### PROBLEM DESCRIPTION
Could you set down exactly the lines of the data below, starting at the one that holds "gray line: (146, 55) -> (134, 44), moved" and ending at the one that holds "green square: (206, 33) -> (189, 43), moved", both included, and only those?

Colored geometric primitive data
══════════════════════════════
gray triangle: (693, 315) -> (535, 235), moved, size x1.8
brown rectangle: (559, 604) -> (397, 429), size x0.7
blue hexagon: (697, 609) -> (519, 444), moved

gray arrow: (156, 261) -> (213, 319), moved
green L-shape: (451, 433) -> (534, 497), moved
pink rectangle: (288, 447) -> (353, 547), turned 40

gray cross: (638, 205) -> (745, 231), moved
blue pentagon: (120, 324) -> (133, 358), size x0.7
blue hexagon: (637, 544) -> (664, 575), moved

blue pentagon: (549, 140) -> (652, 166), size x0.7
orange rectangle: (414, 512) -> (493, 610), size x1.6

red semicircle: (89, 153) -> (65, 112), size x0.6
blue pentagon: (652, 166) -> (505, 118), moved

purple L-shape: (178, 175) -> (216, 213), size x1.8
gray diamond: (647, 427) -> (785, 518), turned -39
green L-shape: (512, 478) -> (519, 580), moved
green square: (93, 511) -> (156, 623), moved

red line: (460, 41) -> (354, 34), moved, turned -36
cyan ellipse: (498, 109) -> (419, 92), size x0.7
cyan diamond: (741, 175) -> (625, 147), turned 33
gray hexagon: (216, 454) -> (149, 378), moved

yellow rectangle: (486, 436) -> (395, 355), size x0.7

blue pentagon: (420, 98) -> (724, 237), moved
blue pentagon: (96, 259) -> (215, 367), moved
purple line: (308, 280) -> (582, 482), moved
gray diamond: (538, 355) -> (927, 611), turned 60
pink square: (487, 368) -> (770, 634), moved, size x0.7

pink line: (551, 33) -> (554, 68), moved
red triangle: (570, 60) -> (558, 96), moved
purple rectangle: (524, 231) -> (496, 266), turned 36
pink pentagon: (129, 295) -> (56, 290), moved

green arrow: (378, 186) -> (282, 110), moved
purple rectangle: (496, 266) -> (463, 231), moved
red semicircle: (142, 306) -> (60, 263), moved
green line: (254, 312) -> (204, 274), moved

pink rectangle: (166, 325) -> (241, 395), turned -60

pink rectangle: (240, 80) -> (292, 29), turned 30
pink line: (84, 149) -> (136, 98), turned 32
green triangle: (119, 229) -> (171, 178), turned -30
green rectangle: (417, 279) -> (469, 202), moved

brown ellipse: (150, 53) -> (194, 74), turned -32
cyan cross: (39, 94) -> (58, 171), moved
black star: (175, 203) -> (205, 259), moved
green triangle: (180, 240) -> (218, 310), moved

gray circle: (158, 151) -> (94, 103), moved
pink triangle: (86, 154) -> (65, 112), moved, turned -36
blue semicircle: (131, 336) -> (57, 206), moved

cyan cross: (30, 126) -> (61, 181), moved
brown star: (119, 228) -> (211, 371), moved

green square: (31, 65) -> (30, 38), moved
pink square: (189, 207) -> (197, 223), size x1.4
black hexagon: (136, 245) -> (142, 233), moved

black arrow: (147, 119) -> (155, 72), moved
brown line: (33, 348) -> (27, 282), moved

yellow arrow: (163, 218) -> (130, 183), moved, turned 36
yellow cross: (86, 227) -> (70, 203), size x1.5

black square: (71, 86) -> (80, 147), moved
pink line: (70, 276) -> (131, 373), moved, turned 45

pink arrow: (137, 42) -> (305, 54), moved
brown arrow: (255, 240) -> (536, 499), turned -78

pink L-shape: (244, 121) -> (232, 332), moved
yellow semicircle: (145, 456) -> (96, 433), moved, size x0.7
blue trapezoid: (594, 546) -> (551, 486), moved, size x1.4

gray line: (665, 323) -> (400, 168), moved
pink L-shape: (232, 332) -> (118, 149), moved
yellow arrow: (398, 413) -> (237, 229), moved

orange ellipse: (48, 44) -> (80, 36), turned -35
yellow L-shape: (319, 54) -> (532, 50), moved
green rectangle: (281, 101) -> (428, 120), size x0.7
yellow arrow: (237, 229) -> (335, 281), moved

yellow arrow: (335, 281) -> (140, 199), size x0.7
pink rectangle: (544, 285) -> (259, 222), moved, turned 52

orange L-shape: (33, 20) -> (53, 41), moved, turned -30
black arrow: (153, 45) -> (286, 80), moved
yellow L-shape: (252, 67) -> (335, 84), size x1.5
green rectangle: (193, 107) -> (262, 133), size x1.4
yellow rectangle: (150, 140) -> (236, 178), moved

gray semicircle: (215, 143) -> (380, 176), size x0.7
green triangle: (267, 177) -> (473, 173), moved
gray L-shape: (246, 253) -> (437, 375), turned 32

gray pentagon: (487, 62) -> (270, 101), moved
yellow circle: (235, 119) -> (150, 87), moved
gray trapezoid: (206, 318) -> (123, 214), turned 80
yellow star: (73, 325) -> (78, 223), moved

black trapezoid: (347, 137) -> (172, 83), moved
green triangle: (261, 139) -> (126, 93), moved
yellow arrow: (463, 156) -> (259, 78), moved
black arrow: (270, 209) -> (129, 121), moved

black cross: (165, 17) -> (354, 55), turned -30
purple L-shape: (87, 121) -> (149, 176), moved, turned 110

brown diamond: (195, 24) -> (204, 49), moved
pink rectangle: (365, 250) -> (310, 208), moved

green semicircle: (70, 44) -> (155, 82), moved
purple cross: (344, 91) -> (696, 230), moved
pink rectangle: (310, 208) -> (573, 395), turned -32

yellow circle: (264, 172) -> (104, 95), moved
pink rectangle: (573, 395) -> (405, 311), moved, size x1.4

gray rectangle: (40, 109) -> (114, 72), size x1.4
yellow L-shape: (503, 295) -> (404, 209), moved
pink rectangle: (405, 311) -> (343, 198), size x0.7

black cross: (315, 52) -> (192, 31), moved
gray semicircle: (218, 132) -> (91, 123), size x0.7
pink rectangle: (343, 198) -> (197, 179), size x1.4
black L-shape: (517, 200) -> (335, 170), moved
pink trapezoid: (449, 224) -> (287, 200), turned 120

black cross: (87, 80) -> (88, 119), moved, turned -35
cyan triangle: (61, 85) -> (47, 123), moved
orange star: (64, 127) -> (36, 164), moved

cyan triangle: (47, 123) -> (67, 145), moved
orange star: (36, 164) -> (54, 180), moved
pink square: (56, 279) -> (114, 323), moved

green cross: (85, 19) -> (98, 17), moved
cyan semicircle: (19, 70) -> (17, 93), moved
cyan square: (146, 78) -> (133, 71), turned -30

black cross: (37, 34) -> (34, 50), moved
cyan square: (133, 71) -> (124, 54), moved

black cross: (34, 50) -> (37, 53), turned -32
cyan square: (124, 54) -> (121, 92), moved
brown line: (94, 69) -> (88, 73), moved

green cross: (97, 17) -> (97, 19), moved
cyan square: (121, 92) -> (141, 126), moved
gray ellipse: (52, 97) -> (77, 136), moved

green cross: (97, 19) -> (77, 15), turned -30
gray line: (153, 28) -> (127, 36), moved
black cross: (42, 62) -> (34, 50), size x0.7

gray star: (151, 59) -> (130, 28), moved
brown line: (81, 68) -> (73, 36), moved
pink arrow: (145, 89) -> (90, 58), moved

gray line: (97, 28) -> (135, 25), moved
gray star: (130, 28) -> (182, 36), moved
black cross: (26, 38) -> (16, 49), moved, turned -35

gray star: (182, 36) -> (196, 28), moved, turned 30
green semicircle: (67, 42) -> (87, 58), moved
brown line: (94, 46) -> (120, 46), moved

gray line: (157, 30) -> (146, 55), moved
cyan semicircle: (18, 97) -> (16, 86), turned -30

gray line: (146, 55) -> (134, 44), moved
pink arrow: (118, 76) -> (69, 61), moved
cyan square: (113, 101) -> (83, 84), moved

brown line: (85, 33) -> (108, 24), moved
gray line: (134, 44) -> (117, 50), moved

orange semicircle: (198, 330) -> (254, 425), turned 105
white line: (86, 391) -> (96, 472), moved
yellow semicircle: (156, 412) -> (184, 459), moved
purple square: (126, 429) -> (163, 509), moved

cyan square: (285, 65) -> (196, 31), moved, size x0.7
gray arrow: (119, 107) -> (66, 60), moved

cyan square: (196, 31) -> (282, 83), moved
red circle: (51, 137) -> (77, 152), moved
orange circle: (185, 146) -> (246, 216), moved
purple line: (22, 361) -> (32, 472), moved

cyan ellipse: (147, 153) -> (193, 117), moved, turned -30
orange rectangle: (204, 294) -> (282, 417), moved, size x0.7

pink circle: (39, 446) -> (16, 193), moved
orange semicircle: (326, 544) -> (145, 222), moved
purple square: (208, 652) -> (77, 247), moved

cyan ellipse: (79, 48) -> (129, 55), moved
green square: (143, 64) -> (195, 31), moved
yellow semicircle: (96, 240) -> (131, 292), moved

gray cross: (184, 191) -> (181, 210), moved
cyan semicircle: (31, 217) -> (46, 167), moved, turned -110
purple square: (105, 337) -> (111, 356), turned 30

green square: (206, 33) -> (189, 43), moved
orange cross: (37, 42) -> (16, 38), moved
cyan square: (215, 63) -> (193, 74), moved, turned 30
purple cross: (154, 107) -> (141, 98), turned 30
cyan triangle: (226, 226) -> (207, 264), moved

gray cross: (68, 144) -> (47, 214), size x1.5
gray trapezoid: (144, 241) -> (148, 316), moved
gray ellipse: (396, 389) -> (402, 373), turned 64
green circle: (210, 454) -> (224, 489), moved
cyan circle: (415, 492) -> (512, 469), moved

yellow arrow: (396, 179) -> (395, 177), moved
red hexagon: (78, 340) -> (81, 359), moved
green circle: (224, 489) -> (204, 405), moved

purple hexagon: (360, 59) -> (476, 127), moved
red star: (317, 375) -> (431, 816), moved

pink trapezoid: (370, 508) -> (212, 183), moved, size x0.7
══════════════════════════════
### SOLUTION TO THIS EXERCISE
gray line: (146, 55) -> (134, 44), moved
pink arrow: (118, 76) -> (69, 61), moved
cyan square: (113, 101) -> (83, 84), moved

brown line: (85, 33) -> (108, 24), moved
gray line: (134, 44) -> (117, 50), moved

orange semicircle: (198, 330) -> (254, 425), turned 105
white line: (86, 391) -> (96, 472), moved
yellow semicircle: (156, 412) -> (184, 459), moved
purple square: (126, 429) -> (163, 509), moved

cyan square: (285, 65) -> (196, 31), moved, size x0.7
gray arrow: (119, 107) -> (66, 60), moved

cyan square: (196, 31) -> (282, 83), moved
red circle: (51, 137) -> (77, 152), moved
orange circle: (185, 146) -> (246, 216), moved
purple line: (22, 361) -> (32, 472), moved

cyan ellipse: (147, 153) -> (193, 117), moved, turned -30
orange rectangle: (204, 294) -> (282, 417), moved, size x0.7

pink circle: (39, 446) -> (16, 193), moved
orange semicircle: (326, 544) -> (145, 222), moved
purple square: (208, 652) -> (77, 247), moved

cyan ellipse: (79, 48) -> (129, 55), moved
green square: (143, 64) -> (195, 31), moved
yellow semicircle: (96, 240) -> (131, 292), moved

gray cross: (184, 191) -> (181, 210), moved
cyan semicircle: (31, 217) -> (46, 167), moved, turned -110
purple square: (105, 337) -> (111, 356), turned 30

green square: (206, 33) -> (189, 43), moved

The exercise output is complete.